Please extract each line of the rows below that contains the word "kern", copying every such line in full.

— BEGIN INPUT RECORDS —

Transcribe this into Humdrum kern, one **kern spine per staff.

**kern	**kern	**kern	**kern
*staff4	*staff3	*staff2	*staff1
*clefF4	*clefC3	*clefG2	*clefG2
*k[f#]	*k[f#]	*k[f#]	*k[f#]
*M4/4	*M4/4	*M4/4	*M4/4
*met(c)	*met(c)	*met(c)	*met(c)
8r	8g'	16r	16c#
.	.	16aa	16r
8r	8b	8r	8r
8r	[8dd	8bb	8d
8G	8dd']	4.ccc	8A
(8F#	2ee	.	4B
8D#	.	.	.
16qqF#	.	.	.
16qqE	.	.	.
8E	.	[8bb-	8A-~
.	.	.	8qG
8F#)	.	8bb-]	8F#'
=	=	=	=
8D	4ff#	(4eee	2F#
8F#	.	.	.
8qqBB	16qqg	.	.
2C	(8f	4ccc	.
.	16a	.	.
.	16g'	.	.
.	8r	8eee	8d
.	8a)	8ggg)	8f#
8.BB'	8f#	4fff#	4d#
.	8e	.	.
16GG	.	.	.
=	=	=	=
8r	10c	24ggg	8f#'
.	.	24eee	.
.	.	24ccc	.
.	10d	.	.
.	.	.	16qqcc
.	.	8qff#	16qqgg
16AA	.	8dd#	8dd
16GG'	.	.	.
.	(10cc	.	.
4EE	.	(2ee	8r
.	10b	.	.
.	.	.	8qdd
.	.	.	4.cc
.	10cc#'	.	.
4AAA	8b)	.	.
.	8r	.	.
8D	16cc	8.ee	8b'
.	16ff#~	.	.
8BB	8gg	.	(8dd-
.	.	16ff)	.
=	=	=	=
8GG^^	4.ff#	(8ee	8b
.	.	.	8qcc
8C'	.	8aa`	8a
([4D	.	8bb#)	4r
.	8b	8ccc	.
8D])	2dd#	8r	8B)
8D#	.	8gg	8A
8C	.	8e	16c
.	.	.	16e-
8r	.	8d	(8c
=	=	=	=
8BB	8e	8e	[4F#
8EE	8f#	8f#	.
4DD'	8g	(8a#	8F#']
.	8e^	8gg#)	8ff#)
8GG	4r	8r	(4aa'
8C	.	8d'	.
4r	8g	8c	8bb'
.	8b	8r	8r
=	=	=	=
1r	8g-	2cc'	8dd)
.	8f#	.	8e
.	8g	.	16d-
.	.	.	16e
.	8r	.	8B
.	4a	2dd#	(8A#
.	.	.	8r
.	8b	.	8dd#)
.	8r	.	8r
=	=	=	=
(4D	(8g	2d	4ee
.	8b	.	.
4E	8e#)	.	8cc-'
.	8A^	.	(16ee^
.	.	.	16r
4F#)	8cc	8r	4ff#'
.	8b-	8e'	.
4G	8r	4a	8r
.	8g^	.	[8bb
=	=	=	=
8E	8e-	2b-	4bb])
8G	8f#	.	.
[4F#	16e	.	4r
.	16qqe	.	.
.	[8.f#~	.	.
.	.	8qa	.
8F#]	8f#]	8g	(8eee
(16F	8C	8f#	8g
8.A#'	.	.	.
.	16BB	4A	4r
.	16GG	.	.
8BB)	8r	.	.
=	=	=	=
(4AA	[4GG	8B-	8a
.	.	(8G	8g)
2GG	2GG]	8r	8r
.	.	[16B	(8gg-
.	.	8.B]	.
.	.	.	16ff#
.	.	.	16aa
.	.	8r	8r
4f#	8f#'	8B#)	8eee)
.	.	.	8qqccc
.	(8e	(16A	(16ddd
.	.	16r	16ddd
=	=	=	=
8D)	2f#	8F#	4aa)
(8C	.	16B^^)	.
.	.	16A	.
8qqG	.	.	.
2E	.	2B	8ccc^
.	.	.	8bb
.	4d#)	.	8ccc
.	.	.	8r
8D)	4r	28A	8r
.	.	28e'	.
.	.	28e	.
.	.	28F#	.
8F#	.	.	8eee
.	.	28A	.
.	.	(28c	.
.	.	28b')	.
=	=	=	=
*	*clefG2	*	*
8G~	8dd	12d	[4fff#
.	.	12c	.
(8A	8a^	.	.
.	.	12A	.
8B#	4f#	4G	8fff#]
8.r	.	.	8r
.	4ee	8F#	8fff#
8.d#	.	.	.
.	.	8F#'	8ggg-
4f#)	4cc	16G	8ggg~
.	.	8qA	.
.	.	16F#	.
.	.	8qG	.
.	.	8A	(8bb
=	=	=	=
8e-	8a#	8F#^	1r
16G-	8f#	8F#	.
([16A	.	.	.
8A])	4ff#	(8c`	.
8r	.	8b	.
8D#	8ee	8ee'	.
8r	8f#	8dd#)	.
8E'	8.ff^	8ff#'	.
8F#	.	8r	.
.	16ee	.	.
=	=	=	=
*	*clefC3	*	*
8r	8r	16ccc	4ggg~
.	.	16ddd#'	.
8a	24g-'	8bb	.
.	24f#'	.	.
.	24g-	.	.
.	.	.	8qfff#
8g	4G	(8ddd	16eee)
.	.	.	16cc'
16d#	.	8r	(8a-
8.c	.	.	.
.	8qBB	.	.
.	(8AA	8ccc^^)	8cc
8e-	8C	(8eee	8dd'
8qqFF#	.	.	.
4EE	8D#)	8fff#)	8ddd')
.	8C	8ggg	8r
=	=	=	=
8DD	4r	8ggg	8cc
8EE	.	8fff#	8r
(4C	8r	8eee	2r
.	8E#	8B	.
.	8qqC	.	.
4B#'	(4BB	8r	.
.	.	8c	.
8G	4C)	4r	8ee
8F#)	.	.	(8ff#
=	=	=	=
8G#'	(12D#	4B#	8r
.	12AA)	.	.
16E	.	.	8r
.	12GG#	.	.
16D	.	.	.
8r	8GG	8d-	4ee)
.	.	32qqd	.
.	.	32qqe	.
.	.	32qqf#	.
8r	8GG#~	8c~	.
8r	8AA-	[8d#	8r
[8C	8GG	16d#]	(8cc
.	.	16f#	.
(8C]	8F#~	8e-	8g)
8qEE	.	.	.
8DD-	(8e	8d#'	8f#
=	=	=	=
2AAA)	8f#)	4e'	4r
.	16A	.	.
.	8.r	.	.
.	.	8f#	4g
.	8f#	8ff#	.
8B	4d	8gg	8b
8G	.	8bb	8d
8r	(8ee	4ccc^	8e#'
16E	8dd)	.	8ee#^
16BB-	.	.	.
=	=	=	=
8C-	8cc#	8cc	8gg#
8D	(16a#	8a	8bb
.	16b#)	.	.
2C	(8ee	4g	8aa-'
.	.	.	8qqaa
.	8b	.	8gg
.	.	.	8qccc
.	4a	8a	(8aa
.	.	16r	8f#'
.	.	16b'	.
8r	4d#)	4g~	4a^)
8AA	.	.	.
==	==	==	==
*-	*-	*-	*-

— END INPUT RECORDS —

- WRITTEN SOLUTION:
Transcribe this into Humdrum kern, one **kern spine per staff.
**kern	**kern	**kern	**kern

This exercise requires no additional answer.